[Data items]
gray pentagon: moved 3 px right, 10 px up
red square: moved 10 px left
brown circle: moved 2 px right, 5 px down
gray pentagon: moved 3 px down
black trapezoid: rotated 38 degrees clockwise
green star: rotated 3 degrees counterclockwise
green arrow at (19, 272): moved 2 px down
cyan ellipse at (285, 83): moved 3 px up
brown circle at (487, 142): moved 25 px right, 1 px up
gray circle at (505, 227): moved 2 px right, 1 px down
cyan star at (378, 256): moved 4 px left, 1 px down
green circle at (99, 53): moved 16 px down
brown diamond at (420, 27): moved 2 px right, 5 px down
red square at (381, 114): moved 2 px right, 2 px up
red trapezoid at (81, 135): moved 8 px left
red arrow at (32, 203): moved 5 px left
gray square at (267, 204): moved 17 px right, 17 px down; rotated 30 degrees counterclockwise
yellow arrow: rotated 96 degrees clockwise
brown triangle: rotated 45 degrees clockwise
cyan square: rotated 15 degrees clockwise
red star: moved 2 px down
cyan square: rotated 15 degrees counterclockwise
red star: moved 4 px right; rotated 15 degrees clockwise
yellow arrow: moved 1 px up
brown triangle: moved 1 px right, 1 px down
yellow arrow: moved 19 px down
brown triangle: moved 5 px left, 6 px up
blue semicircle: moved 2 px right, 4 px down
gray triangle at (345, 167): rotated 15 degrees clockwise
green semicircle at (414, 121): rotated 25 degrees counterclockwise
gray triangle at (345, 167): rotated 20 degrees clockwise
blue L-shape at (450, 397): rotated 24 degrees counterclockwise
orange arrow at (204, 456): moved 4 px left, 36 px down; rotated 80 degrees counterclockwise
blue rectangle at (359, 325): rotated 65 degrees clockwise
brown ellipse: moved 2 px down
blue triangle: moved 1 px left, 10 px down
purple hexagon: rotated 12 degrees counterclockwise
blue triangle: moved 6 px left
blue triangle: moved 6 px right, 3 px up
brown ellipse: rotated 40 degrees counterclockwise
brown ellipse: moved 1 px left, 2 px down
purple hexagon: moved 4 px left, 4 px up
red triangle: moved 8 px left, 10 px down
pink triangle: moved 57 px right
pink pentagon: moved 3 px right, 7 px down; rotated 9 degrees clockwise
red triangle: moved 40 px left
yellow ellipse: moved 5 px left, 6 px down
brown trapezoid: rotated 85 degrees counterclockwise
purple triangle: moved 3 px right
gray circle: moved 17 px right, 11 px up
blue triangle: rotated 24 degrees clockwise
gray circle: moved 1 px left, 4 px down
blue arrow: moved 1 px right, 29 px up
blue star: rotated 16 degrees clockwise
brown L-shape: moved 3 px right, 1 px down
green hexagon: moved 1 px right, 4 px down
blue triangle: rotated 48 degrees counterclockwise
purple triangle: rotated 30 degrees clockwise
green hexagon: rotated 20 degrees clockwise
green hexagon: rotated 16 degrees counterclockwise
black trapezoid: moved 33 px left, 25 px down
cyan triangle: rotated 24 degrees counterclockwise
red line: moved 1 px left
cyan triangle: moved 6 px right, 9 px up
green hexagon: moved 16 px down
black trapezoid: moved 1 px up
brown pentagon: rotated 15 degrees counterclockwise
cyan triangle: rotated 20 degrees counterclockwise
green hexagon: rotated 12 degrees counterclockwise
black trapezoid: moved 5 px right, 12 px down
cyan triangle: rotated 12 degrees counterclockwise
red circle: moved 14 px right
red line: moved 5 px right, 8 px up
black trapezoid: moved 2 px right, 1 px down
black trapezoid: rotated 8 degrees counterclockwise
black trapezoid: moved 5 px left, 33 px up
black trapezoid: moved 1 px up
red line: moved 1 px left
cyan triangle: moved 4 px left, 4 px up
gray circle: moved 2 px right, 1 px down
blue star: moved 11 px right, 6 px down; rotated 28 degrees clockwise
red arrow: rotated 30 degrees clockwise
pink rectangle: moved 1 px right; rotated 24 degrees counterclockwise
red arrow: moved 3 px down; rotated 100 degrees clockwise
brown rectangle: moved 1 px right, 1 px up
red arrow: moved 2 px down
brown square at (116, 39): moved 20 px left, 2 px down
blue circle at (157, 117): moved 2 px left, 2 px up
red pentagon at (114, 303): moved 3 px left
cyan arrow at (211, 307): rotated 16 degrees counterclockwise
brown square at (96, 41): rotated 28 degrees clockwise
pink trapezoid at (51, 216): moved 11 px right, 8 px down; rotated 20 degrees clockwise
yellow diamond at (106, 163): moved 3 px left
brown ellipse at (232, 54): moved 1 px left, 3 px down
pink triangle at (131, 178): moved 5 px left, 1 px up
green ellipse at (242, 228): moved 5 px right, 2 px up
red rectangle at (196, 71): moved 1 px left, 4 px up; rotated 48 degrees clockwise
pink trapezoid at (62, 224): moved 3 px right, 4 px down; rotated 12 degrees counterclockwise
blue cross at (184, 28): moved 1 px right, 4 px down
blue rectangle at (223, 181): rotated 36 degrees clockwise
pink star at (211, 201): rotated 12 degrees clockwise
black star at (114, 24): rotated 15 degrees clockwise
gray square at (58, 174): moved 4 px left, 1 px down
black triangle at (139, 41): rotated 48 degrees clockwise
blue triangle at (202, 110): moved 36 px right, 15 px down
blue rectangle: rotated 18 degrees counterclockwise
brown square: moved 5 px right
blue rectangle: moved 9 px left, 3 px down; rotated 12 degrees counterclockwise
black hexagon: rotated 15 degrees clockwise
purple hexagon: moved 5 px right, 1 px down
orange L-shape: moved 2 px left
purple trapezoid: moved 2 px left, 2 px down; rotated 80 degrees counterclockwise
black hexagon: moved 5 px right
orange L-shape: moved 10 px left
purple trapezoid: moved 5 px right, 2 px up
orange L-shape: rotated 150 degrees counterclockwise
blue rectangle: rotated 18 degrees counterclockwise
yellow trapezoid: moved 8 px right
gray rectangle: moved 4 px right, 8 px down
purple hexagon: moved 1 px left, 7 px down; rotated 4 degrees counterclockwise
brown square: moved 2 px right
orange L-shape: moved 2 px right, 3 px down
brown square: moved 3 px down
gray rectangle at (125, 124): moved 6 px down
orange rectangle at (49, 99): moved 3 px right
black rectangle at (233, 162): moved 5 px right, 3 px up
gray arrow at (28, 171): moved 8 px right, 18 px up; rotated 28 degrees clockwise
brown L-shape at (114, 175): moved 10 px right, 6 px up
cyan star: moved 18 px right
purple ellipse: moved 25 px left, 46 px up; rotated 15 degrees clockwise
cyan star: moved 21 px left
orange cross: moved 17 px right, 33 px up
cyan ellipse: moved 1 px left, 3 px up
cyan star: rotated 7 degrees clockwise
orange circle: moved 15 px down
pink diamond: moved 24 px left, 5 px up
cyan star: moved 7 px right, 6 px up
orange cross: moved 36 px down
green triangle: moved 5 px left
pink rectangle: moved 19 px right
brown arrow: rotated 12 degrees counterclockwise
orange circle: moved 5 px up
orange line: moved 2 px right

- Task
Rewrite everything from the first line of the data down to the line containing "green semicircle at", inclusive, as a numbered list that omits any blank lines.

- Exercise response
1. gray pentagon: moved 3 px right, 10 px up
2. red square: moved 10 px left
3. brown circle: moved 2 px right, 5 px down
4. gray pentagon: moved 3 px down
5. black trapezoid: rotated 38 degrees clockwise
6. green star: rotated 3 degrees counterclockwise
7. green arrow at (19, 272): moved 2 px down
8. cyan ellipse at (285, 83): moved 3 px up
9. brown circle at (487, 142): moved 25 px right, 1 px up
10. gray circle at (505, 227): moved 2 px right, 1 px down
11. cyan star at (378, 256): moved 4 px left, 1 px down
12. green circle at (99, 53): moved 16 px down
13. brown diamond at (420, 27): moved 2 px right, 5 px down
14. red square at (381, 114): moved 2 px right, 2 px up
15. red trapezoid at (81, 135): moved 8 px left
16. red arrow at (32, 203): moved 5 px left
17. gray square at (267, 204): moved 17 px right, 17 px down; rotated 30 degrees counterclockwise
18. yellow arrow: rotated 96 degrees clockwise
19. brown triangle: rotated 45 degrees clockwise
20. cyan square: rotated 15 degrees clockwise
21. red star: moved 2 px down
22. cyan square: rotated 15 degrees counterclockwise
23. red star: moved 4 px right; rotated 15 degrees clockwise
24. yellow arrow: moved 1 px up
25. brown triangle: moved 1 px right, 1 px down
26. yellow arrow: moved 19 px down
27. brown triangle: moved 5 px left, 6 px up
28. blue semicircle: moved 2 px right, 4 px down
29. gray triangle at (345, 167): rotated 15 degrees clockwise
30. green semicircle at (414, 121): rotated 25 degrees counterclockwise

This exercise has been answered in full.